• **Problem statement**
All entries are to be copied exactly, with pictures removed.

=-=-=

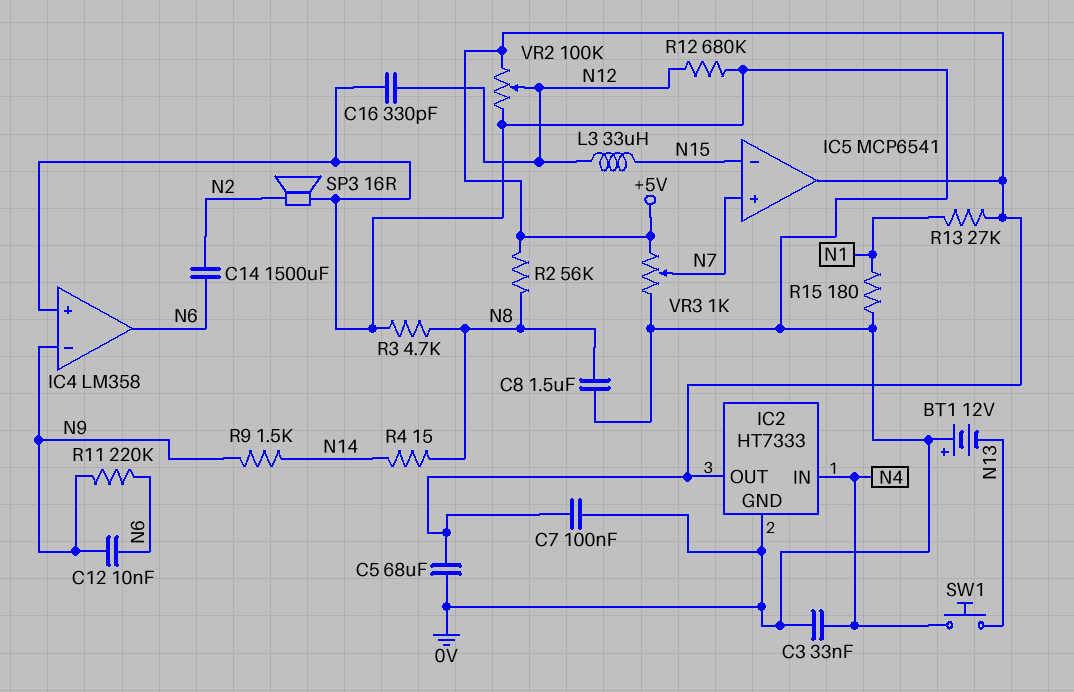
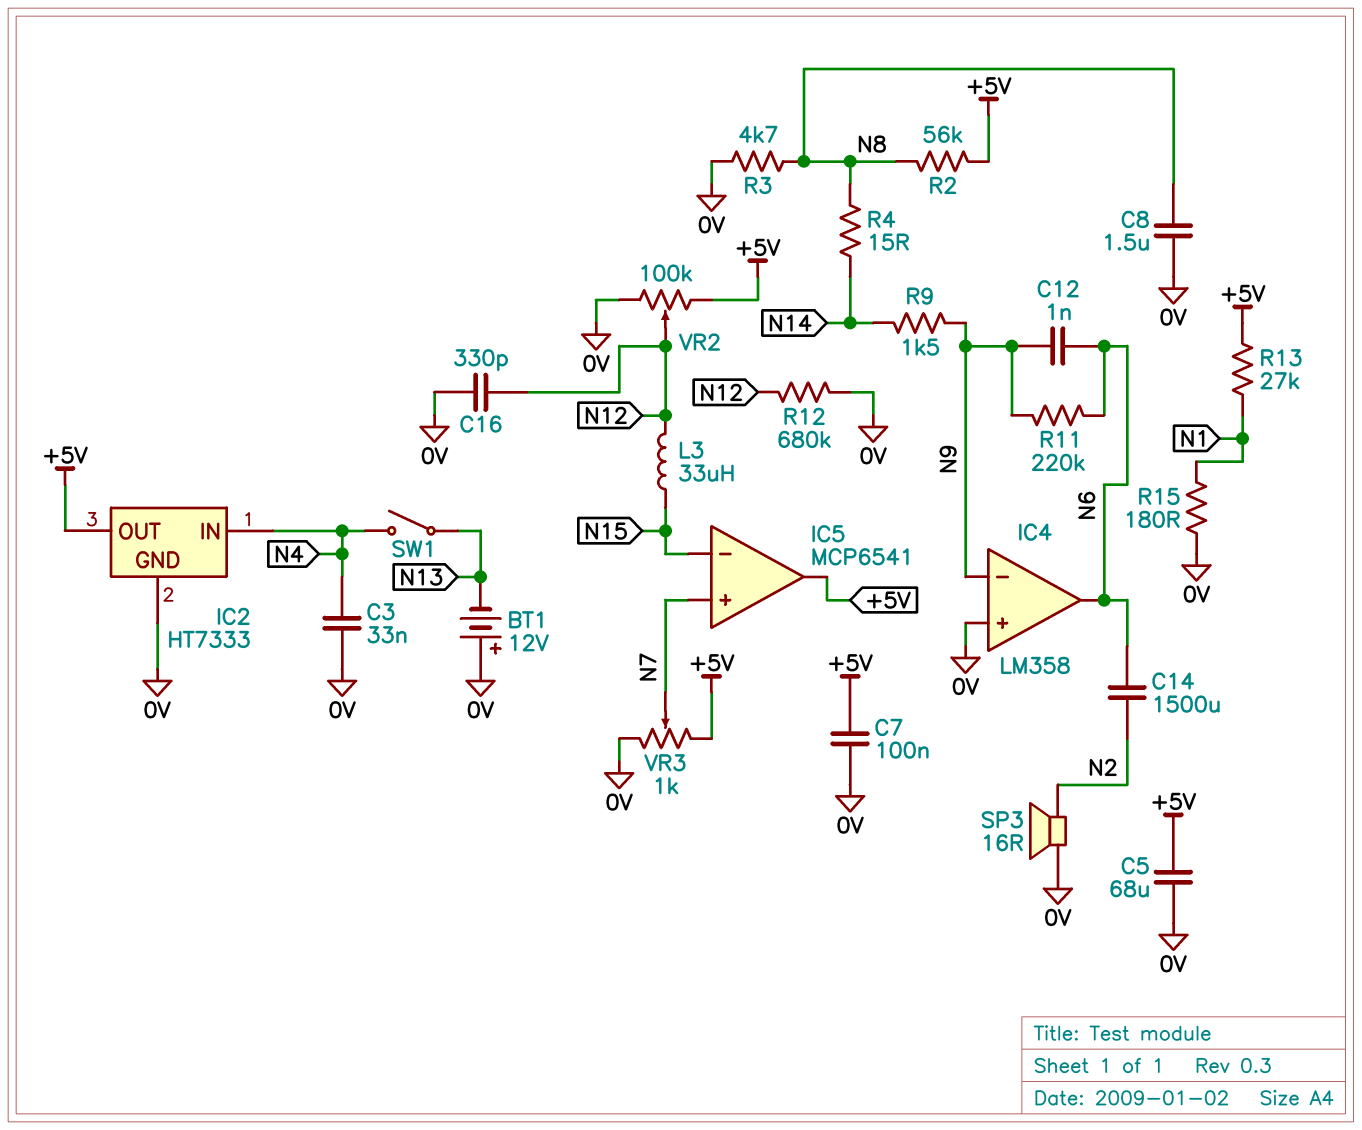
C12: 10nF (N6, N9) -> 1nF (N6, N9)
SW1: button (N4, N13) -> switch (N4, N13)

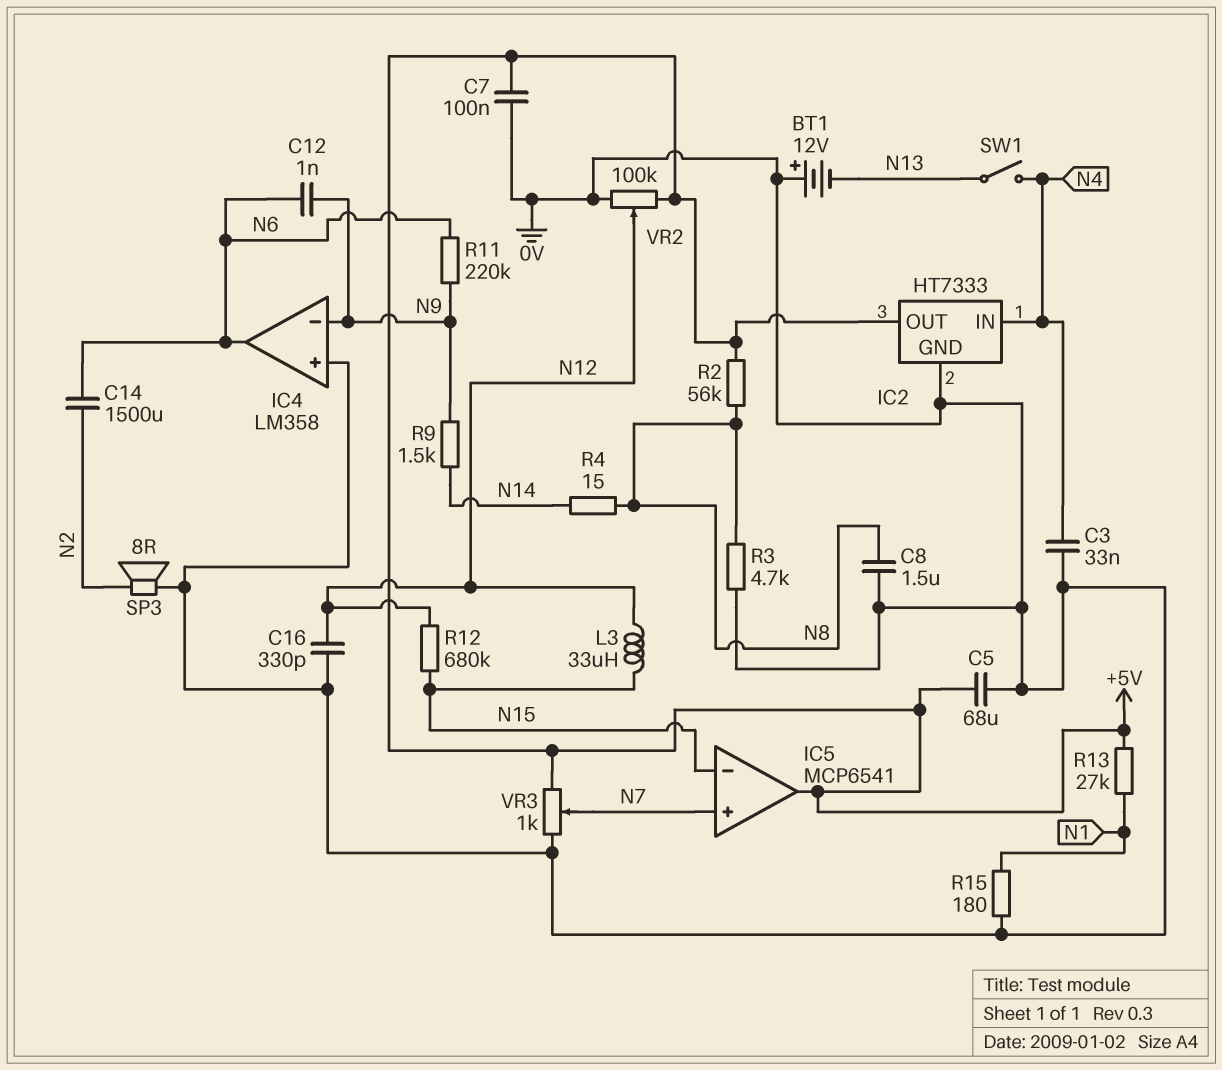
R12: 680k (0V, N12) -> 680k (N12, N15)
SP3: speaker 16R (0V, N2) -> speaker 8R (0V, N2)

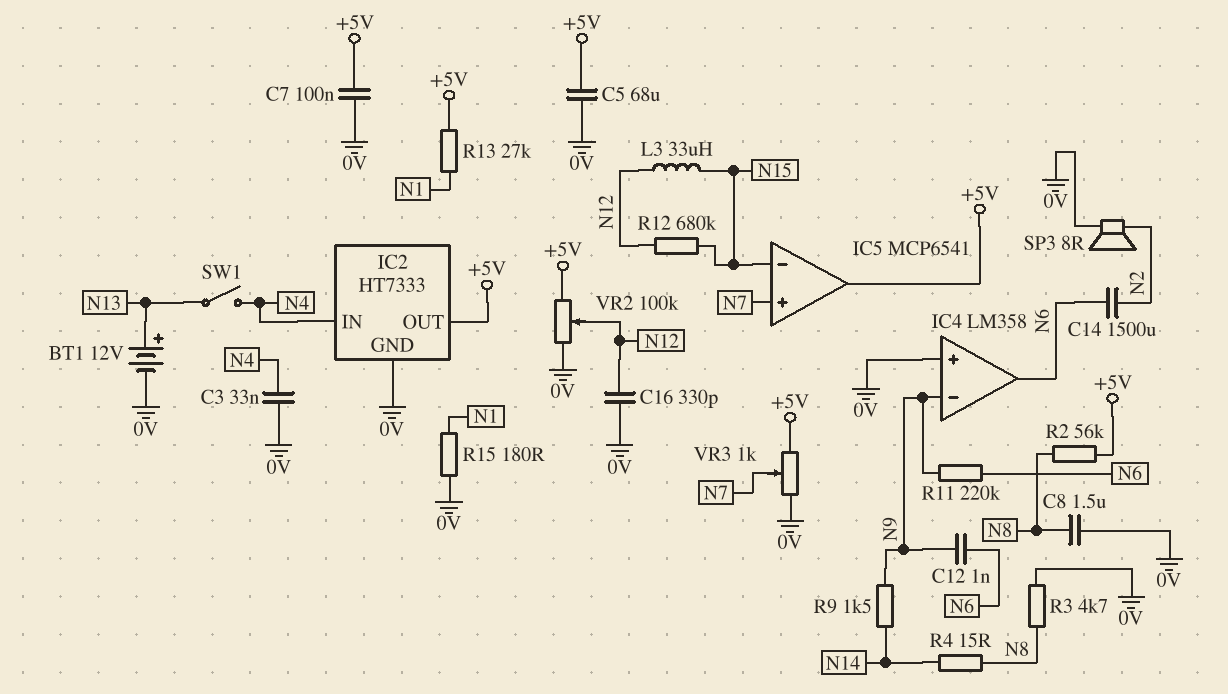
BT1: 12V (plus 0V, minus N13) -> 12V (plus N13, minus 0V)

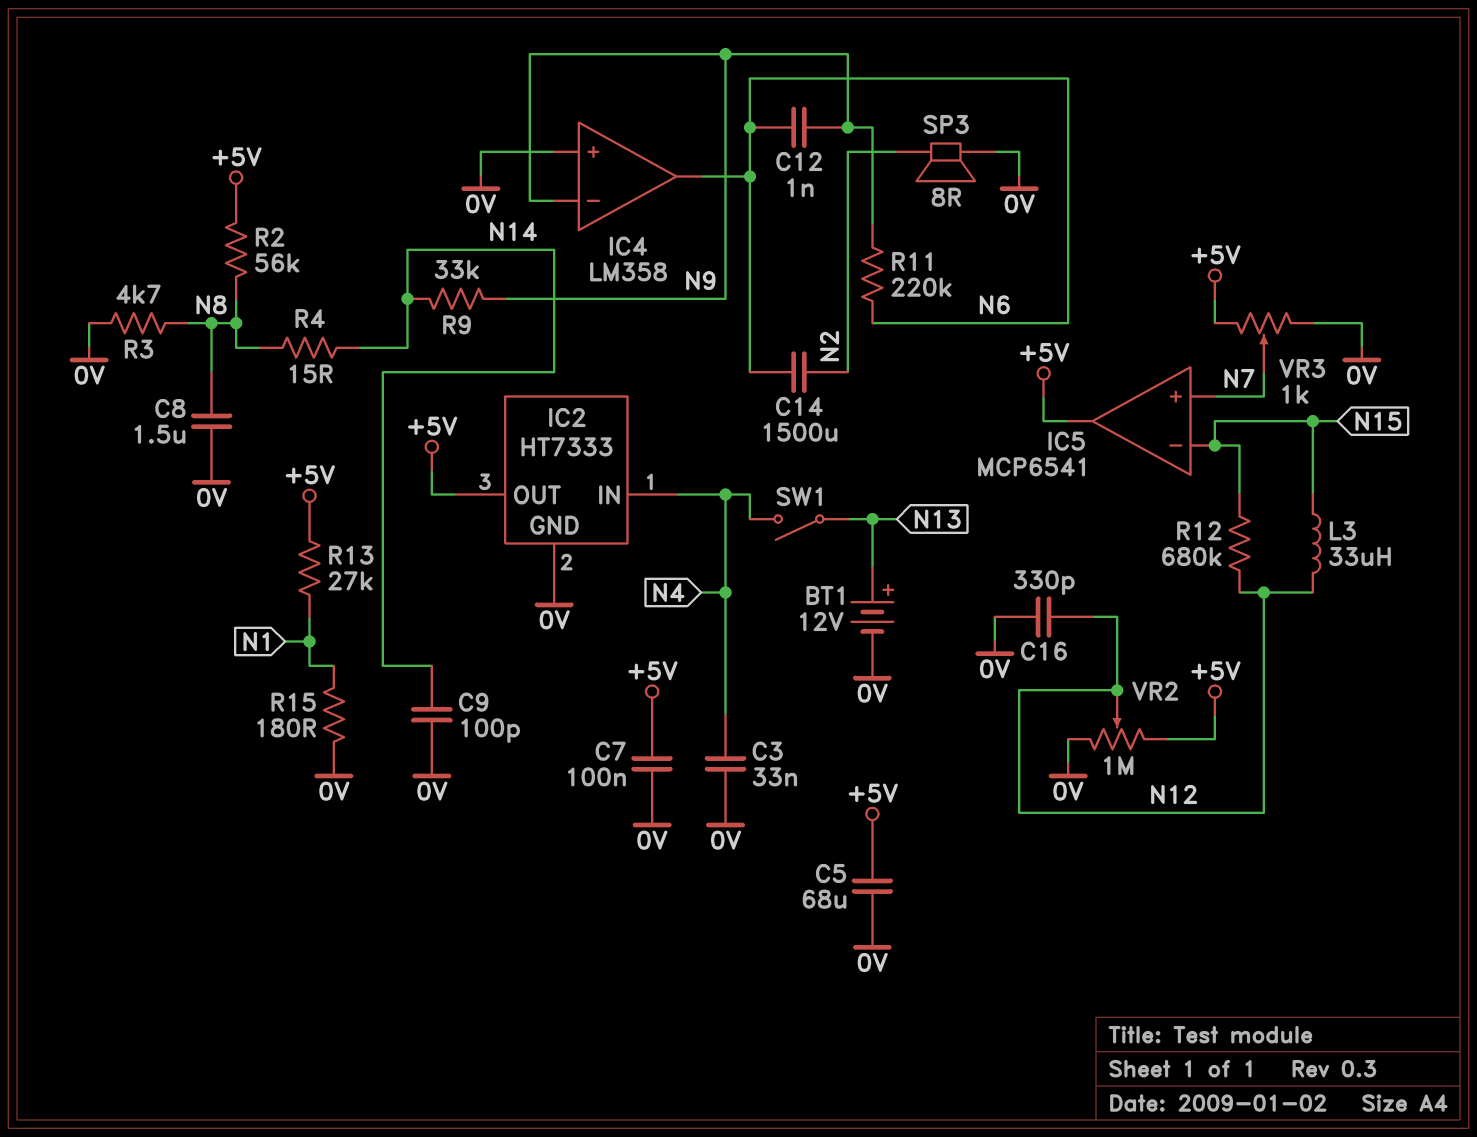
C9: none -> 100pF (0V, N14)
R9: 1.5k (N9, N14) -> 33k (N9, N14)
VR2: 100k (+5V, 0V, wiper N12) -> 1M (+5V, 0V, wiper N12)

=-=-=

• **Result below**
C12: 10nF (N6, N9) -> 1nF (N6, N9)
SW1: button (N4, N13) -> switch (N4, N13)

R12: 680k (0V, N12) -> 680k (N12, N15)
SP3: speaker 16R (0V, N2) -> speaker 8R (0V, N2)

BT1: 12V (plus 0V, minus N13) -> 12V (plus N13, minus 0V)

C9: none -> 100pF (0V, N14)
R9: 1.5k (N9, N14) -> 33k (N9, N14)
VR2: 100k (+5V, 0V, wiper N12) -> 1M (+5V, 0V, wiper N12)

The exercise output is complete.